The data Start Marker

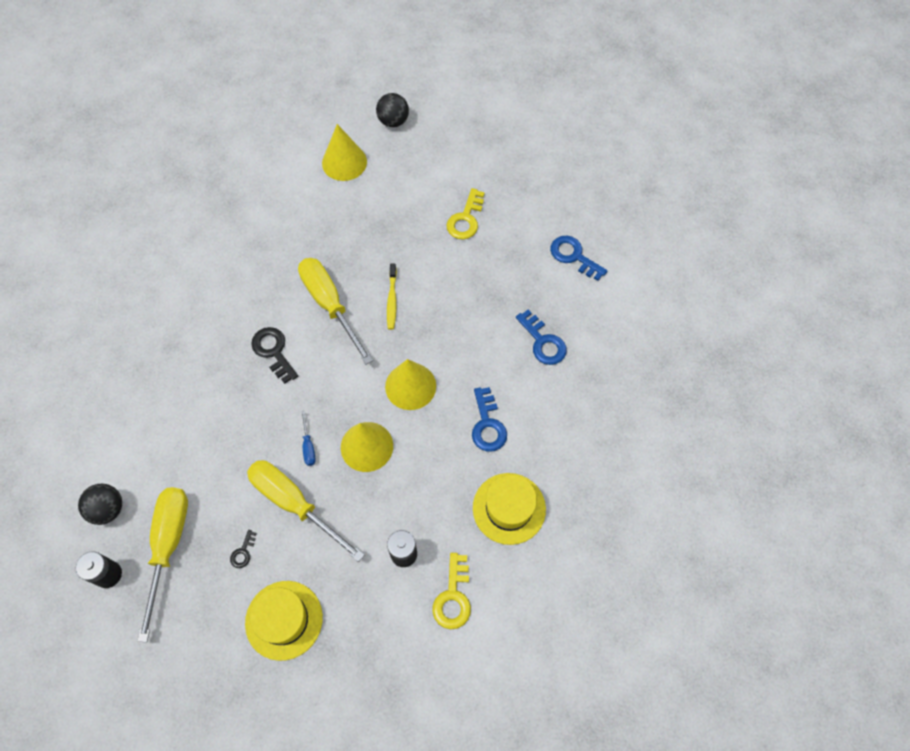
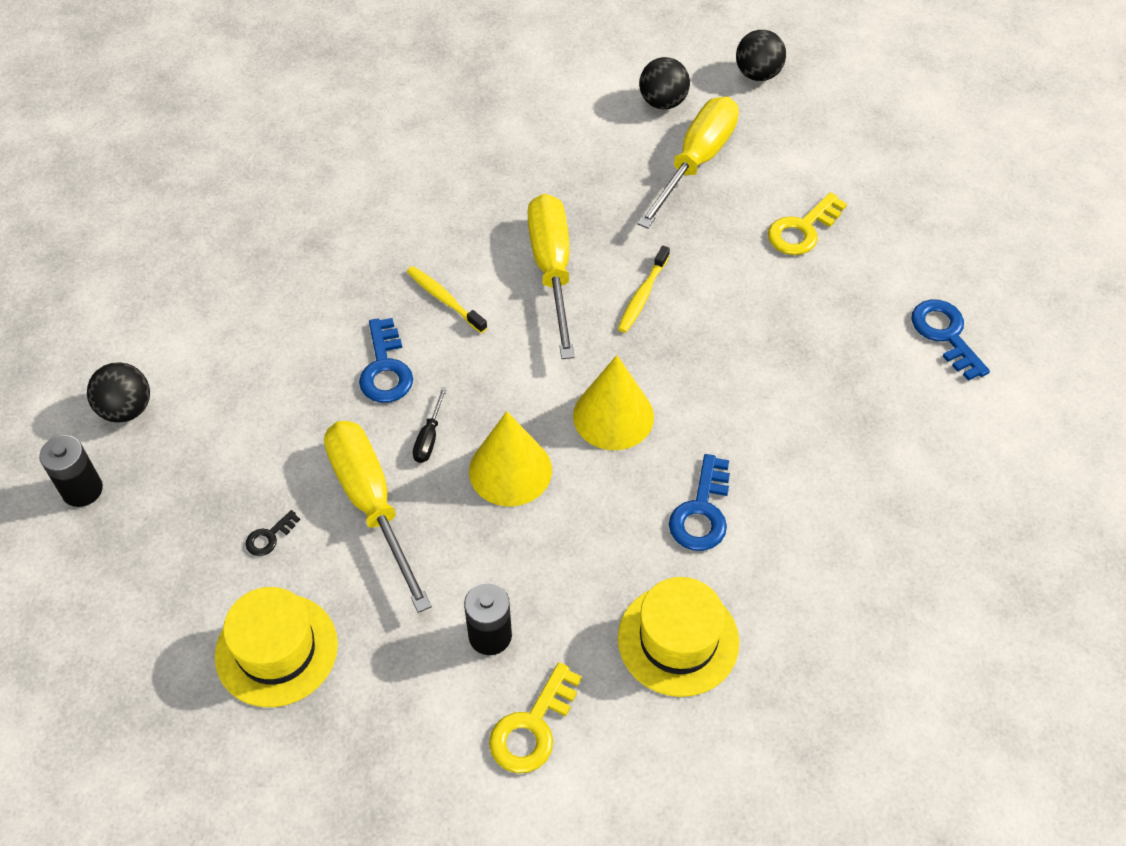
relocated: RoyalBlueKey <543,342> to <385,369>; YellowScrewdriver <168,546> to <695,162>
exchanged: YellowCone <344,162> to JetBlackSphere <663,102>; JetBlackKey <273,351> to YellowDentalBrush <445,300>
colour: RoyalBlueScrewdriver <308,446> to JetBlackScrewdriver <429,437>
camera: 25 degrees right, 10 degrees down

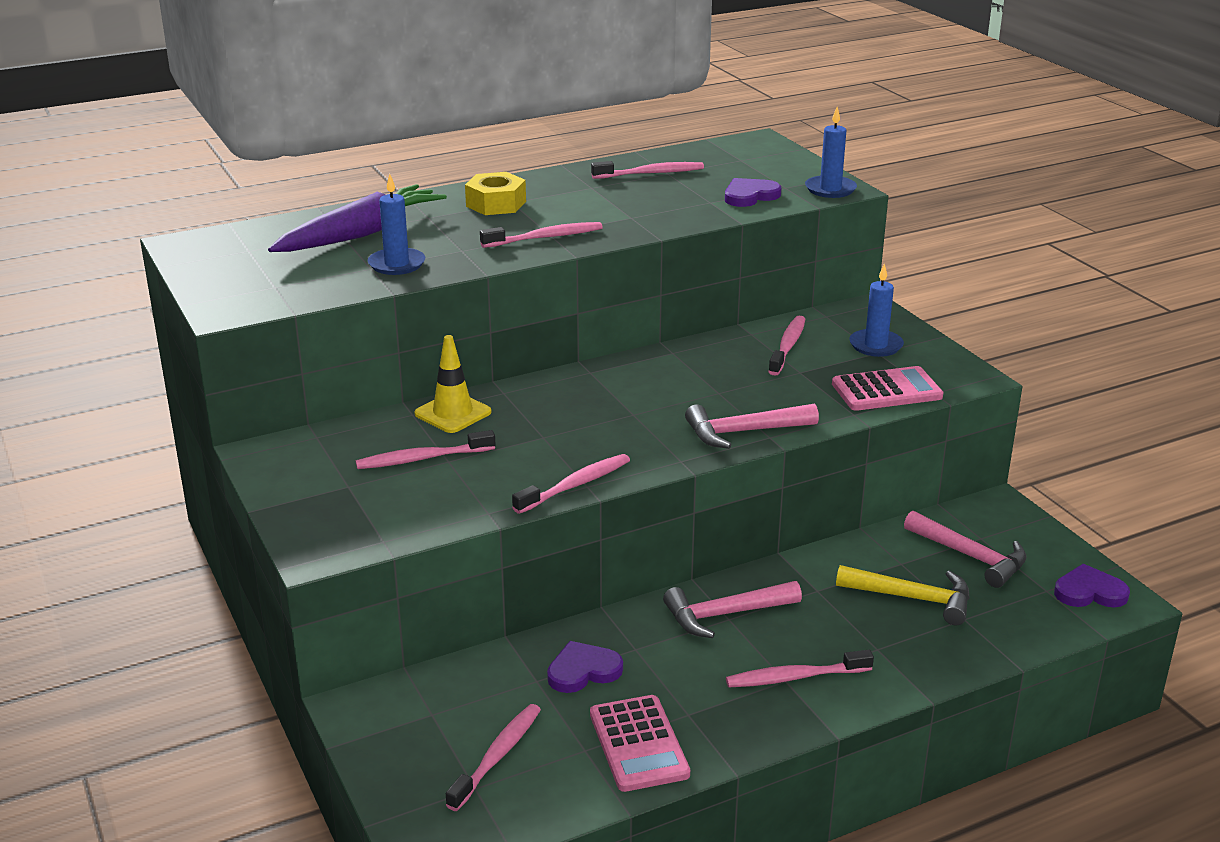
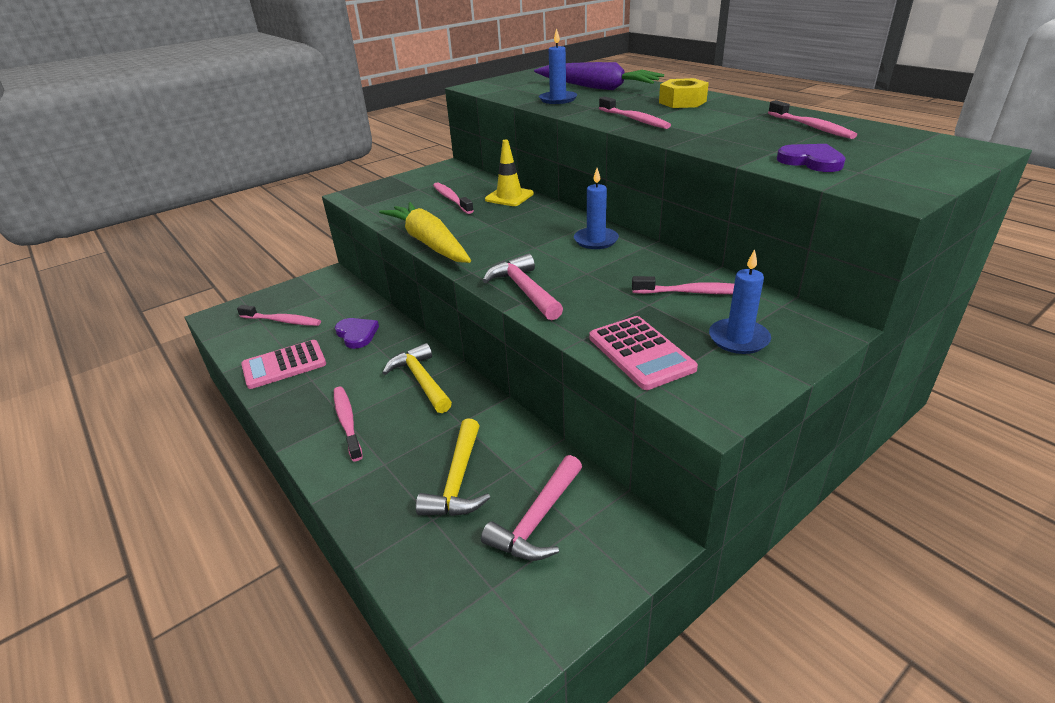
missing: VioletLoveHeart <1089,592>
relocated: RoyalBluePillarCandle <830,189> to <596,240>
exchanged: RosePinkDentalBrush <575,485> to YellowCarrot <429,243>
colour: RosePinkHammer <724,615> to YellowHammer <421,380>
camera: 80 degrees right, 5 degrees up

The data End Marker

## Aim of the task
Return only the lines running from the start of the entries above to the line that contains "exchanged: YellowCone <344,162>", inclusive, and omit every picture.

## Solution to this problem
relocated: RoyalBlueKey <543,342> to <385,369>; YellowScrewdriver <168,546> to <695,162>
exchanged: YellowCone <344,162> to JetBlackSphere <663,102>; JetBlackKey <273,351> to YellowDentalBrush <445,300>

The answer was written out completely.